Taking the line with "camera: 60 degrees right, 0 degrees up" as the start, reproduce every line until the records end, exactly and with nothing added.

**Input**:
# # #

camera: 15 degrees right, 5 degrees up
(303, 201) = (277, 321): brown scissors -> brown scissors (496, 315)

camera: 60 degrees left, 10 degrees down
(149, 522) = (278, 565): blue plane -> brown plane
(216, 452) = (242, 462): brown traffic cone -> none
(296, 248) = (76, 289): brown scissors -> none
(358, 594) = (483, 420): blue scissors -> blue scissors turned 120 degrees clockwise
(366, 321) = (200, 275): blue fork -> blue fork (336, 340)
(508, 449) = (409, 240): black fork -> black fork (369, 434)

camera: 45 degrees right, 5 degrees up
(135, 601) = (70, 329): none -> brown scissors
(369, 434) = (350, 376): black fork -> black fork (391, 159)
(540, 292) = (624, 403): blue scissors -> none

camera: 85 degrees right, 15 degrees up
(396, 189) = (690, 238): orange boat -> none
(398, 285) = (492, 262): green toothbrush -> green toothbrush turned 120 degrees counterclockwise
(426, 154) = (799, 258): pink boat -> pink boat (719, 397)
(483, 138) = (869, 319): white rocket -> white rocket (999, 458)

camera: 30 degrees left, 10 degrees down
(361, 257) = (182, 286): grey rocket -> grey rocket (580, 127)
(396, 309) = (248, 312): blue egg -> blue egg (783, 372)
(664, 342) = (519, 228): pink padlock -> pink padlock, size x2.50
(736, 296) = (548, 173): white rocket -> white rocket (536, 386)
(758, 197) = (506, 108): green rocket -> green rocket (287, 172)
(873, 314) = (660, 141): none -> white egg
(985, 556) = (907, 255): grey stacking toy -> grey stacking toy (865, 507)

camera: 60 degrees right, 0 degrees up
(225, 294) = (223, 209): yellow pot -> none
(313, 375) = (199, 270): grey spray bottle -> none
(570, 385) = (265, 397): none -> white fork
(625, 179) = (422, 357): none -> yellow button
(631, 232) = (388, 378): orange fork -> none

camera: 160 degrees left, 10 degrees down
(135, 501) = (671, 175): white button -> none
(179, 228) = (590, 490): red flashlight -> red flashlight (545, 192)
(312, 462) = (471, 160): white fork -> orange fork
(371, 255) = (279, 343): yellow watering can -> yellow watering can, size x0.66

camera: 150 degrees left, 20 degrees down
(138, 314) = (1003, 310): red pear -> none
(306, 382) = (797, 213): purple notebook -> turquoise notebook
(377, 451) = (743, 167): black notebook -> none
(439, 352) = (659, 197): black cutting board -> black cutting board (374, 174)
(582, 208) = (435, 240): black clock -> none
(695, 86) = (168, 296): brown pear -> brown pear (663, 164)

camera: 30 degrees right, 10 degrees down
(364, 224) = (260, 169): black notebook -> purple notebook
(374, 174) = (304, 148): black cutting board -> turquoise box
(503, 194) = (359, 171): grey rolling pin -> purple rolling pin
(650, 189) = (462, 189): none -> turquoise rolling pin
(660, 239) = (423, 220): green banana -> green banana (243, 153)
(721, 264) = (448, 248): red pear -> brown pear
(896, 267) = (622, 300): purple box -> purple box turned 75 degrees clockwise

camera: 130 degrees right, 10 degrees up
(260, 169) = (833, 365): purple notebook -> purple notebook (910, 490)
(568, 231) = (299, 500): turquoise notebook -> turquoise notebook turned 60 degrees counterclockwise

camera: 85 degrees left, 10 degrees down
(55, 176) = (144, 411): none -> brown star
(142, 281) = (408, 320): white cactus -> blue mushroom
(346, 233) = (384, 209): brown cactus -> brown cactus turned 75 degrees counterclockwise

# # #

**Task solution**:
camera: 60 degrees right, 0 degrees up
(225, 294) = (223, 209): yellow pot -> none
(313, 375) = (199, 270): grey spray bottle -> none
(570, 385) = (265, 397): none -> white fork
(625, 179) = (422, 357): none -> yellow button
(631, 232) = (388, 378): orange fork -> none

camera: 160 degrees left, 10 degrees down
(135, 501) = (671, 175): white button -> none
(179, 228) = (590, 490): red flashlight -> red flashlight (545, 192)
(312, 462) = (471, 160): white fork -> orange fork
(371, 255) = (279, 343): yellow watering can -> yellow watering can, size x0.66

camera: 150 degrees left, 20 degrees down
(138, 314) = (1003, 310): red pear -> none
(306, 382) = (797, 213): purple notebook -> turquoise notebook
(377, 451) = (743, 167): black notebook -> none
(439, 352) = (659, 197): black cutting board -> black cutting board (374, 174)
(582, 208) = (435, 240): black clock -> none
(695, 86) = (168, 296): brown pear -> brown pear (663, 164)

camera: 30 degrees right, 10 degrees down
(364, 224) = (260, 169): black notebook -> purple notebook
(374, 174) = (304, 148): black cutting board -> turquoise box
(503, 194) = (359, 171): grey rolling pin -> purple rolling pin
(650, 189) = (462, 189): none -> turquoise rolling pin
(660, 239) = (423, 220): green banana -> green banana (243, 153)
(721, 264) = (448, 248): red pear -> brown pear
(896, 267) = (622, 300): purple box -> purple box turned 75 degrees clockwise

camera: 130 degrees right, 10 degrees up
(260, 169) = (833, 365): purple notebook -> purple notebook (910, 490)
(568, 231) = (299, 500): turquoise notebook -> turquoise notebook turned 60 degrees counterclockwise

camera: 85 degrees left, 10 degrees down
(55, 176) = (144, 411): none -> brown star
(142, 281) = (408, 320): white cactus -> blue mushroom
(346, 233) = (384, 209): brown cactus -> brown cactus turned 75 degrees counterclockwise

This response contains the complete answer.